*ABOUT THIS TASK*
The answer should be an exact copy of the lines from the line with "orange cone: [134,185,214,286]" through the last line of the entries, and no other lines.

*DATA FOR THIS TASK*

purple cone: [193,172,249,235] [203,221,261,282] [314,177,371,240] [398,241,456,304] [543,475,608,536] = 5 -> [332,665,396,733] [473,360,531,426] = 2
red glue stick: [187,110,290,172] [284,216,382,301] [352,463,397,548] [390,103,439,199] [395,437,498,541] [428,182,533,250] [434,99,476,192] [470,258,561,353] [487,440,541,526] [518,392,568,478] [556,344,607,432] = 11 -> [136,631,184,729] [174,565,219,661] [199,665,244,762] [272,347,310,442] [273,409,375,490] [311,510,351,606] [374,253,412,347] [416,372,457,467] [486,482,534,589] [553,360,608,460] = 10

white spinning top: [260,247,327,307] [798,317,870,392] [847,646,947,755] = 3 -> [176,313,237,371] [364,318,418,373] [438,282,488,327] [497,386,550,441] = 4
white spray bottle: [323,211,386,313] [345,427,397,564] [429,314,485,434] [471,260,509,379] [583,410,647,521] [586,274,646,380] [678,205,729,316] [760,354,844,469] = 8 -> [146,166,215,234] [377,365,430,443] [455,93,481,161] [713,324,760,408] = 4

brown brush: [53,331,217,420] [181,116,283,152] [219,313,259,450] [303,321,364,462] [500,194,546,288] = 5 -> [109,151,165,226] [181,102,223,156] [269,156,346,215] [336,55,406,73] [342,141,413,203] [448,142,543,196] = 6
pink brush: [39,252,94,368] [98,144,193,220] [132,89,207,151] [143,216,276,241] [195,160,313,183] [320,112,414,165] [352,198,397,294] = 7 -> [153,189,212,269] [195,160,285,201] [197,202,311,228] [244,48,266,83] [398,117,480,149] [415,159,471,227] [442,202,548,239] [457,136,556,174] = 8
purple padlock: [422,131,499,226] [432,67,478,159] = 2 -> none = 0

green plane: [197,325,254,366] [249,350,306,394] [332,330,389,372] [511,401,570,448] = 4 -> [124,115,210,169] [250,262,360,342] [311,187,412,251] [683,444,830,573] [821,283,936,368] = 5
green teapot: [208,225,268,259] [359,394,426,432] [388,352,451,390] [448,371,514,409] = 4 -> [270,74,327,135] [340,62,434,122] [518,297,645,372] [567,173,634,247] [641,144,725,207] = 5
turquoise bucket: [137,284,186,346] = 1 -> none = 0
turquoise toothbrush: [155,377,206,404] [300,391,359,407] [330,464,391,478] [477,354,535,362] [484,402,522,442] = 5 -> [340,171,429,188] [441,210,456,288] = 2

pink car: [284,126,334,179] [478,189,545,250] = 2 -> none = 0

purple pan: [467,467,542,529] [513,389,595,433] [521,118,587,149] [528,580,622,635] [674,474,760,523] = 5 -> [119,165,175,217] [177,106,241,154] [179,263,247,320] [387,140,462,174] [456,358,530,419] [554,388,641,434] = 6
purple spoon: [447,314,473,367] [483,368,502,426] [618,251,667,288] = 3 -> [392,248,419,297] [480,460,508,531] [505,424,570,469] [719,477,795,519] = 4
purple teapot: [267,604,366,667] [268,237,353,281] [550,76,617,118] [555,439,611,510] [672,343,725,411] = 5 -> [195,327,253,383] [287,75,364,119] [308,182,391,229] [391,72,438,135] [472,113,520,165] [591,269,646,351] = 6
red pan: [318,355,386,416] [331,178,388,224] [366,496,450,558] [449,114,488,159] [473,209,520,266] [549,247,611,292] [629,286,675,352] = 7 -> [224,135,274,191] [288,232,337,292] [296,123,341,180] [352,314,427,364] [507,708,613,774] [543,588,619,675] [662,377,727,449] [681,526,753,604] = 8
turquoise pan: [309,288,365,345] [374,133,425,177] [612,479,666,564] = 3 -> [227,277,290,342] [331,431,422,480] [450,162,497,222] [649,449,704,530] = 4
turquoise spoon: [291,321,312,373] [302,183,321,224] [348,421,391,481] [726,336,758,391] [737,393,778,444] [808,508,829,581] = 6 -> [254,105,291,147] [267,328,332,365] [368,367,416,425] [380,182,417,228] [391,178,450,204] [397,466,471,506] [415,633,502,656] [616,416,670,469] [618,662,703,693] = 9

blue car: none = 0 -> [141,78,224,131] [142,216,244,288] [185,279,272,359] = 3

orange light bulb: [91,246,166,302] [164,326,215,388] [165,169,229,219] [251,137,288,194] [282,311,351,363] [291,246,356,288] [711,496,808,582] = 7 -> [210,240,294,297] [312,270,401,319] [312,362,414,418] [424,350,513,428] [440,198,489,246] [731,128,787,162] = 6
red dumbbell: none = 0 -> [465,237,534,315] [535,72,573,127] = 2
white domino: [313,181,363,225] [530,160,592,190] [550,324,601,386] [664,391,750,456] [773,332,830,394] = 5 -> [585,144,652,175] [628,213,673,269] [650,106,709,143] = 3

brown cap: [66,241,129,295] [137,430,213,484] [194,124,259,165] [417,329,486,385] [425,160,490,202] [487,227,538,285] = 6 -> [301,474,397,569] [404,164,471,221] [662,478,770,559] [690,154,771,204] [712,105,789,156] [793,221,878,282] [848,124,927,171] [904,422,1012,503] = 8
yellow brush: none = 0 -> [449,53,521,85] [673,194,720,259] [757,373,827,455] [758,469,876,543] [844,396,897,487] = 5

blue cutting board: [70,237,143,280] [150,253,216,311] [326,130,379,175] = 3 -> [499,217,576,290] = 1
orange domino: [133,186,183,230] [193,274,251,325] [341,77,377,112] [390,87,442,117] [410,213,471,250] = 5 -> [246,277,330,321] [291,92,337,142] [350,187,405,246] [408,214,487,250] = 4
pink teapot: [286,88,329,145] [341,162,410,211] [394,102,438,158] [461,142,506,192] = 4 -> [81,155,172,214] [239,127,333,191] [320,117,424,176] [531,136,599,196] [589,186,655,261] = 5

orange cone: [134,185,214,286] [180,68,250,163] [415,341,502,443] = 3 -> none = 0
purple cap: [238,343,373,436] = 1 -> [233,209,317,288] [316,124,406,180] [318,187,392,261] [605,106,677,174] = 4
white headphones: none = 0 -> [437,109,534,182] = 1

*REPLY TO THE TASK*
orange cone: [134,185,214,286] [180,68,250,163] [415,341,502,443] = 3 -> none = 0
purple cap: [238,343,373,436] = 1 -> [233,209,317,288] [316,124,406,180] [318,187,392,261] [605,106,677,174] = 4
white headphones: none = 0 -> [437,109,534,182] = 1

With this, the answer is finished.